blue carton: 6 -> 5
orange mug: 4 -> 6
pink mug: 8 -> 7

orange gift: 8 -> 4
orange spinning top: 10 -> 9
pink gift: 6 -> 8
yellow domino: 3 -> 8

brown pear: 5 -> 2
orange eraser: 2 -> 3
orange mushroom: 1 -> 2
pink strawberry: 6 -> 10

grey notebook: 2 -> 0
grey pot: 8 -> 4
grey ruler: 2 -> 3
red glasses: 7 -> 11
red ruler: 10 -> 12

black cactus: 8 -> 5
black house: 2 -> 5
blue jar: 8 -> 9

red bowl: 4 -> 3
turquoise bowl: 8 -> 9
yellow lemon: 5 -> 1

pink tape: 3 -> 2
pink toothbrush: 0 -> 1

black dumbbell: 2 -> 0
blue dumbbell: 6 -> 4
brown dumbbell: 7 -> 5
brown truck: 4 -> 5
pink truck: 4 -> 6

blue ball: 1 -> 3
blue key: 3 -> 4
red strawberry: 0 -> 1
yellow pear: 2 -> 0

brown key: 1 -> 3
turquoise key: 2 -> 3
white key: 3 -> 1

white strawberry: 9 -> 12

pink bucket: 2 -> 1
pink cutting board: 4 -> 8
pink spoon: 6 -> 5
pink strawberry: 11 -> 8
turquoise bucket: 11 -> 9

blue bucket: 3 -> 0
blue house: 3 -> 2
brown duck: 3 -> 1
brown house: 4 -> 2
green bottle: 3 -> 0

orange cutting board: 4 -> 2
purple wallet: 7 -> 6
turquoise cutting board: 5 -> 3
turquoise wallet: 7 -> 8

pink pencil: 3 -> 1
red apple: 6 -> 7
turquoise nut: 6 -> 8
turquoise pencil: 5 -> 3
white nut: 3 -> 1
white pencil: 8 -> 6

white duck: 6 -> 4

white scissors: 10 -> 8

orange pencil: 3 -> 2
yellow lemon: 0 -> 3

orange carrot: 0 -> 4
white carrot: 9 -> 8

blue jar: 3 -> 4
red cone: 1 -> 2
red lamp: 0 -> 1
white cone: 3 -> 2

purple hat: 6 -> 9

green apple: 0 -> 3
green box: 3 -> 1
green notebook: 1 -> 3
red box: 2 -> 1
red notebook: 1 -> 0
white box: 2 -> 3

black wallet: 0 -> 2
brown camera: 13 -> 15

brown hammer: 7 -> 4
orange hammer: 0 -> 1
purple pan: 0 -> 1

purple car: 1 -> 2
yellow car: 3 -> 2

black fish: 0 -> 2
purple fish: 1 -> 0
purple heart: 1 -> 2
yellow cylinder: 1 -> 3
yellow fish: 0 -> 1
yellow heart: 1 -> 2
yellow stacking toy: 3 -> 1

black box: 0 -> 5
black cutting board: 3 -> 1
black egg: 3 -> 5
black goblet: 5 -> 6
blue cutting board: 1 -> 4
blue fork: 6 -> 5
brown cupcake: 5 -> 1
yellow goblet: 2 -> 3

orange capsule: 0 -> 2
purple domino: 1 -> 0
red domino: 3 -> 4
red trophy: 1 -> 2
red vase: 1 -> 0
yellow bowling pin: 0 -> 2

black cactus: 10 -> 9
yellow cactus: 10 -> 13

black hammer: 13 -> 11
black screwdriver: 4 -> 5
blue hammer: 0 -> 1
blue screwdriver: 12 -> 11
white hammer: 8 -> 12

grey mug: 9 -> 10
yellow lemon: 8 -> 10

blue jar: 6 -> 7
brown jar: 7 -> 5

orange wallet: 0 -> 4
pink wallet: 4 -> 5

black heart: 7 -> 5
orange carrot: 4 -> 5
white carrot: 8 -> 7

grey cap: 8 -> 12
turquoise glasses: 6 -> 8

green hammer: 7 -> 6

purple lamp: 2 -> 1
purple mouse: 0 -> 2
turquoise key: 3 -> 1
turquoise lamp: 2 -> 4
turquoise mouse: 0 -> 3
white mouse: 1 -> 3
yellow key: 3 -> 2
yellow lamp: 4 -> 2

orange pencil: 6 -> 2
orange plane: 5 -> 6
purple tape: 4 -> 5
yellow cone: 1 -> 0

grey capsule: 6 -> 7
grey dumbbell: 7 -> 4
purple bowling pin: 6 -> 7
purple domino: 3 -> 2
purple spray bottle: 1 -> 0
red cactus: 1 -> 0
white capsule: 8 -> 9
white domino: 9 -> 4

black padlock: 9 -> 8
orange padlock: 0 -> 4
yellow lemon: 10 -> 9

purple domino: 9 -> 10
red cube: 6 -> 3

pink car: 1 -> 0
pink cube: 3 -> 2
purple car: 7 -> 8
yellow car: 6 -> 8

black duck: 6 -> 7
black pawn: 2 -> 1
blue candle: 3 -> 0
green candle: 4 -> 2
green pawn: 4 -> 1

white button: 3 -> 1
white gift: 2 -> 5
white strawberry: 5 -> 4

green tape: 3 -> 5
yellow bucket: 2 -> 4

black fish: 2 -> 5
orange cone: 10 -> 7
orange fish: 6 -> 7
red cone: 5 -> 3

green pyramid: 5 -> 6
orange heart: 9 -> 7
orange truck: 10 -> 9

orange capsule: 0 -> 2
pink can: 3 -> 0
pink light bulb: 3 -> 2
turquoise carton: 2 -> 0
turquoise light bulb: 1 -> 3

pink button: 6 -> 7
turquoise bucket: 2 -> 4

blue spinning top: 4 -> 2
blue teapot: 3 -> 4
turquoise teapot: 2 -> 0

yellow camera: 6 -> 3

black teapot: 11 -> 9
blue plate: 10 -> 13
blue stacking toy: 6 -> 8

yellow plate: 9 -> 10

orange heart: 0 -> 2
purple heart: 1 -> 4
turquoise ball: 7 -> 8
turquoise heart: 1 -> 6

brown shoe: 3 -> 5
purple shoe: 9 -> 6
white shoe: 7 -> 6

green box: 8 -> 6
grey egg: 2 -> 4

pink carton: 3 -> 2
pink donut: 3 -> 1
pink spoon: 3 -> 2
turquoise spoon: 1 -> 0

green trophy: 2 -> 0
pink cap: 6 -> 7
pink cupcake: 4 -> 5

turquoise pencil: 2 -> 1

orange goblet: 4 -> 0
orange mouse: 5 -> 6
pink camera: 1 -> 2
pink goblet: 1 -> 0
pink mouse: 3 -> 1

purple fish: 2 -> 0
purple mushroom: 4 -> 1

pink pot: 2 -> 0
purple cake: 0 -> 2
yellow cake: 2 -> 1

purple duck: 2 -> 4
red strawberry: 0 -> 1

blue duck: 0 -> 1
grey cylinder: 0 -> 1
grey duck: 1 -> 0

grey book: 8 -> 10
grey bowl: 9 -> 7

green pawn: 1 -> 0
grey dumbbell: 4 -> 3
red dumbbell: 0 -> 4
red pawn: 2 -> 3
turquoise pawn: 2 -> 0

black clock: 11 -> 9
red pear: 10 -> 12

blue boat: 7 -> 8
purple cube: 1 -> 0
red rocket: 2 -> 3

_ _ _ _ _ _ _

EXERCISE BRIEF:
The data above should be reproduced in full, word for word.

EXPECTED ANSWER:
blue carton: 6 -> 5
orange mug: 4 -> 6
pink mug: 8 -> 7

orange gift: 8 -> 4
orange spinning top: 10 -> 9
pink gift: 6 -> 8
yellow domino: 3 -> 8

brown pear: 5 -> 2
orange eraser: 2 -> 3
orange mushroom: 1 -> 2
pink strawberry: 6 -> 10

grey notebook: 2 -> 0
grey pot: 8 -> 4
grey ruler: 2 -> 3
red glasses: 7 -> 11
red ruler: 10 -> 12

black cactus: 8 -> 5
black house: 2 -> 5
blue jar: 8 -> 9

red bowl: 4 -> 3
turquoise bowl: 8 -> 9
yellow lemon: 5 -> 1

pink tape: 3 -> 2
pink toothbrush: 0 -> 1

black dumbbell: 2 -> 0
blue dumbbell: 6 -> 4
brown dumbbell: 7 -> 5
brown truck: 4 -> 5
pink truck: 4 -> 6

blue ball: 1 -> 3
blue key: 3 -> 4
red strawberry: 0 -> 1
yellow pear: 2 -> 0

brown key: 1 -> 3
turquoise key: 2 -> 3
white key: 3 -> 1

white strawberry: 9 -> 12

pink bucket: 2 -> 1
pink cutting board: 4 -> 8
pink spoon: 6 -> 5
pink strawberry: 11 -> 8
turquoise bucket: 11 -> 9

blue bucket: 3 -> 0
blue house: 3 -> 2
brown duck: 3 -> 1
brown house: 4 -> 2
green bottle: 3 -> 0

orange cutting board: 4 -> 2
purple wallet: 7 -> 6
turquoise cutting board: 5 -> 3
turquoise wallet: 7 -> 8

pink pencil: 3 -> 1
red apple: 6 -> 7
turquoise nut: 6 -> 8
turquoise pencil: 5 -> 3
white nut: 3 -> 1
white pencil: 8 -> 6

white duck: 6 -> 4

white scissors: 10 -> 8

orange pencil: 3 -> 2
yellow lemon: 0 -> 3

orange carrot: 0 -> 4
white carrot: 9 -> 8

blue jar: 3 -> 4
red cone: 1 -> 2
red lamp: 0 -> 1
white cone: 3 -> 2

purple hat: 6 -> 9

green apple: 0 -> 3
green box: 3 -> 1
green notebook: 1 -> 3
red box: 2 -> 1
red notebook: 1 -> 0
white box: 2 -> 3

black wallet: 0 -> 2
brown camera: 13 -> 15

brown hammer: 7 -> 4
orange hammer: 0 -> 1
purple pan: 0 -> 1

purple car: 1 -> 2
yellow car: 3 -> 2

black fish: 0 -> 2
purple fish: 1 -> 0
purple heart: 1 -> 2
yellow cylinder: 1 -> 3
yellow fish: 0 -> 1
yellow heart: 1 -> 2
yellow stacking toy: 3 -> 1

black box: 0 -> 5
black cutting board: 3 -> 1
black egg: 3 -> 5
black goblet: 5 -> 6
blue cutting board: 1 -> 4
blue fork: 6 -> 5
brown cupcake: 5 -> 1
yellow goblet: 2 -> 3

orange capsule: 0 -> 2
purple domino: 1 -> 0
red domino: 3 -> 4
red trophy: 1 -> 2
red vase: 1 -> 0
yellow bowling pin: 0 -> 2

black cactus: 10 -> 9
yellow cactus: 10 -> 13

black hammer: 13 -> 11
black screwdriver: 4 -> 5
blue hammer: 0 -> 1
blue screwdriver: 12 -> 11
white hammer: 8 -> 12

grey mug: 9 -> 10
yellow lemon: 8 -> 10

blue jar: 6 -> 7
brown jar: 7 -> 5

orange wallet: 0 -> 4
pink wallet: 4 -> 5

black heart: 7 -> 5
orange carrot: 4 -> 5
white carrot: 8 -> 7

grey cap: 8 -> 12
turquoise glasses: 6 -> 8

green hammer: 7 -> 6

purple lamp: 2 -> 1
purple mouse: 0 -> 2
turquoise key: 3 -> 1
turquoise lamp: 2 -> 4
turquoise mouse: 0 -> 3
white mouse: 1 -> 3
yellow key: 3 -> 2
yellow lamp: 4 -> 2

orange pencil: 6 -> 2
orange plane: 5 -> 6
purple tape: 4 -> 5
yellow cone: 1 -> 0

grey capsule: 6 -> 7
grey dumbbell: 7 -> 4
purple bowling pin: 6 -> 7
purple domino: 3 -> 2
purple spray bottle: 1 -> 0
red cactus: 1 -> 0
white capsule: 8 -> 9
white domino: 9 -> 4

black padlock: 9 -> 8
orange padlock: 0 -> 4
yellow lemon: 10 -> 9

purple domino: 9 -> 10
red cube: 6 -> 3

pink car: 1 -> 0
pink cube: 3 -> 2
purple car: 7 -> 8
yellow car: 6 -> 8

black duck: 6 -> 7
black pawn: 2 -> 1
blue candle: 3 -> 0
green candle: 4 -> 2
green pawn: 4 -> 1

white button: 3 -> 1
white gift: 2 -> 5
white strawberry: 5 -> 4

green tape: 3 -> 5
yellow bucket: 2 -> 4

black fish: 2 -> 5
orange cone: 10 -> 7
orange fish: 6 -> 7
red cone: 5 -> 3

green pyramid: 5 -> 6
orange heart: 9 -> 7
orange truck: 10 -> 9

orange capsule: 0 -> 2
pink can: 3 -> 0
pink light bulb: 3 -> 2
turquoise carton: 2 -> 0
turquoise light bulb: 1 -> 3

pink button: 6 -> 7
turquoise bucket: 2 -> 4

blue spinning top: 4 -> 2
blue teapot: 3 -> 4
turquoise teapot: 2 -> 0

yellow camera: 6 -> 3

black teapot: 11 -> 9
blue plate: 10 -> 13
blue stacking toy: 6 -> 8

yellow plate: 9 -> 10

orange heart: 0 -> 2
purple heart: 1 -> 4
turquoise ball: 7 -> 8
turquoise heart: 1 -> 6

brown shoe: 3 -> 5
purple shoe: 9 -> 6
white shoe: 7 -> 6

green box: 8 -> 6
grey egg: 2 -> 4

pink carton: 3 -> 2
pink donut: 3 -> 1
pink spoon: 3 -> 2
turquoise spoon: 1 -> 0

green trophy: 2 -> 0
pink cap: 6 -> 7
pink cupcake: 4 -> 5

turquoise pencil: 2 -> 1

orange goblet: 4 -> 0
orange mouse: 5 -> 6
pink camera: 1 -> 2
pink goblet: 1 -> 0
pink mouse: 3 -> 1

purple fish: 2 -> 0
purple mushroom: 4 -> 1

pink pot: 2 -> 0
purple cake: 0 -> 2
yellow cake: 2 -> 1

purple duck: 2 -> 4
red strawberry: 0 -> 1

blue duck: 0 -> 1
grey cylinder: 0 -> 1
grey duck: 1 -> 0

grey book: 8 -> 10
grey bowl: 9 -> 7

green pawn: 1 -> 0
grey dumbbell: 4 -> 3
red dumbbell: 0 -> 4
red pawn: 2 -> 3
turquoise pawn: 2 -> 0

black clock: 11 -> 9
red pear: 10 -> 12

blue boat: 7 -> 8
purple cube: 1 -> 0
red rocket: 2 -> 3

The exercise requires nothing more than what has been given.